───── Available data ─────
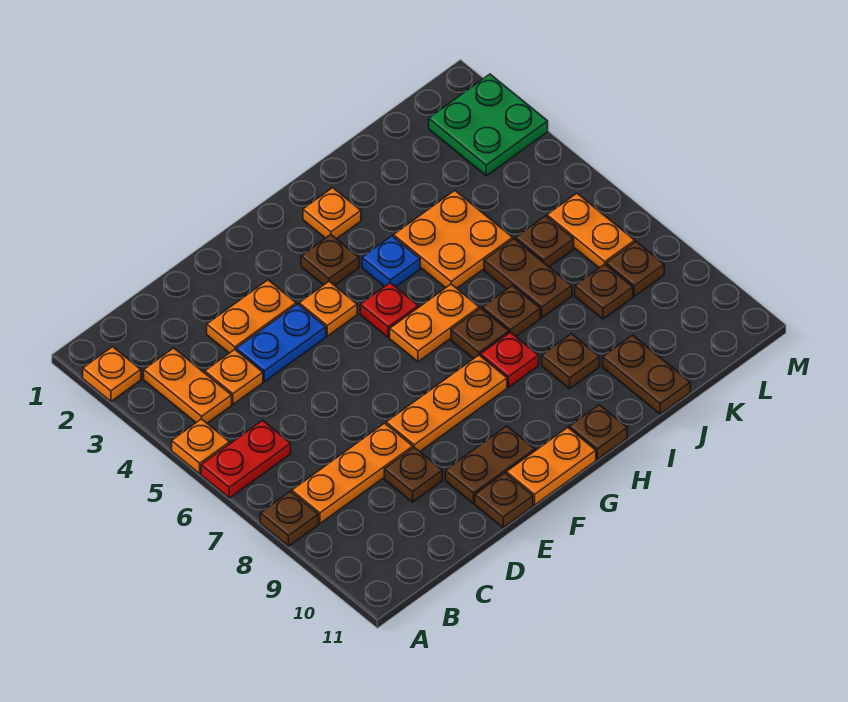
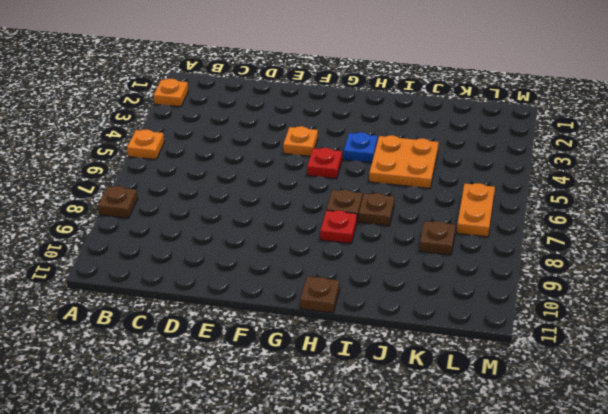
none -> red 1x2 plate [201,420,291,498]
none -> orange 1x2 plate [144,348,232,423]
none -> orange 1x3 plate [292,423,413,524]
none -> orange 1x1 plate [205,350,263,404]

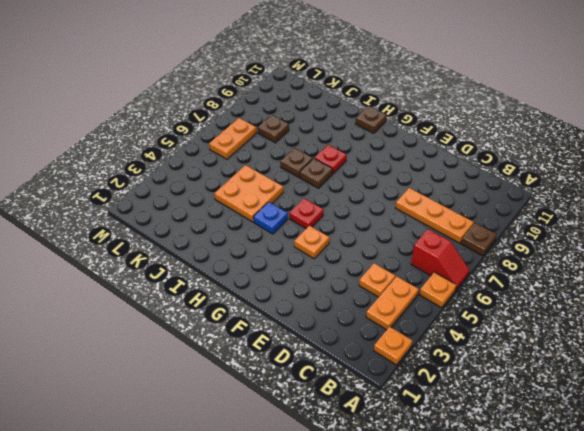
red 1x2 slope [411,229,470,289] -> red 1x2 plate [201,420,291,498]
none -> orange 1x2 plate [207,280,296,353]
none -> blue 1x2 plate [236,304,326,382]
none -> brown 1x1 plate [384,447,442,502]
none -> orange 1x3 plate [386,355,507,451]

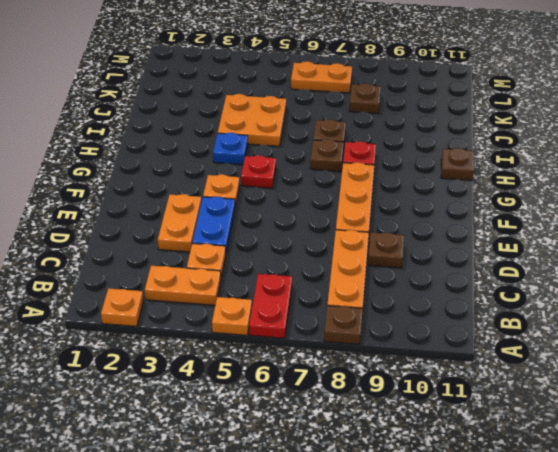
none -> brown 1x2 plate [445,426,535,504]
none -> brown 1x1 plate [475,473,533,528]
none -> orange 1x2 plate [506,428,596,505]
none -> brown 1x1 plate [301,235,359,286]

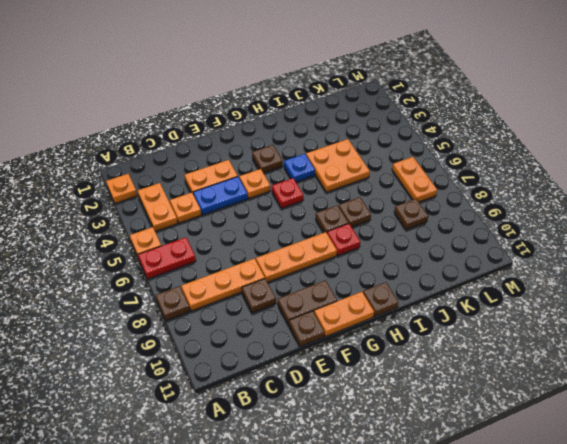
none -> orange 1x2 plate [390,284,479,362]
none -> orange 1x1 plate [303,188,361,239]
none -> brown 1x1 plate [542,334,600,389]
none -> brown 1x2 plate [484,239,572,318]

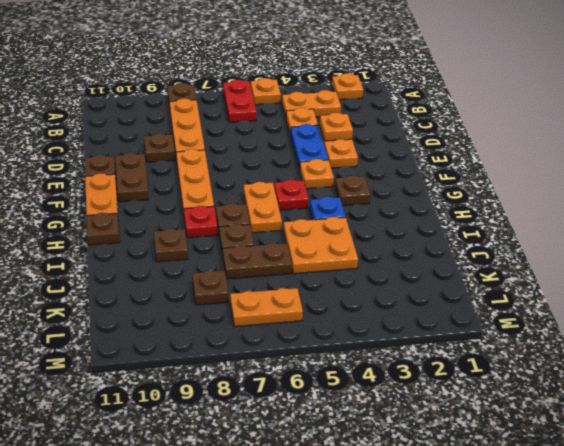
orange 1x1 plate [320,113,353,141] -> orange 1x1 plate moved to [303,188,361,239]
none -> brown 1x2 plate [603,335,690,414]
none -> brown 1x1 plate [516,216,574,267]
none -> green 2x2 plate [429,74,548,176]
none -> brown 1x1 plate [606,242,664,296]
─────
Task instructions - Write out exactly, and only, each line from the one with "orange 1x1 plate [320,113,353,141]" down to the last line of the records above.

Expected answer -
orange 1x1 plate [320,113,353,141] -> orange 1x1 plate moved to [303,188,361,239]
none -> brown 1x2 plate [603,335,690,414]
none -> brown 1x1 plate [516,216,574,267]
none -> green 2x2 plate [429,74,548,176]
none -> brown 1x1 plate [606,242,664,296]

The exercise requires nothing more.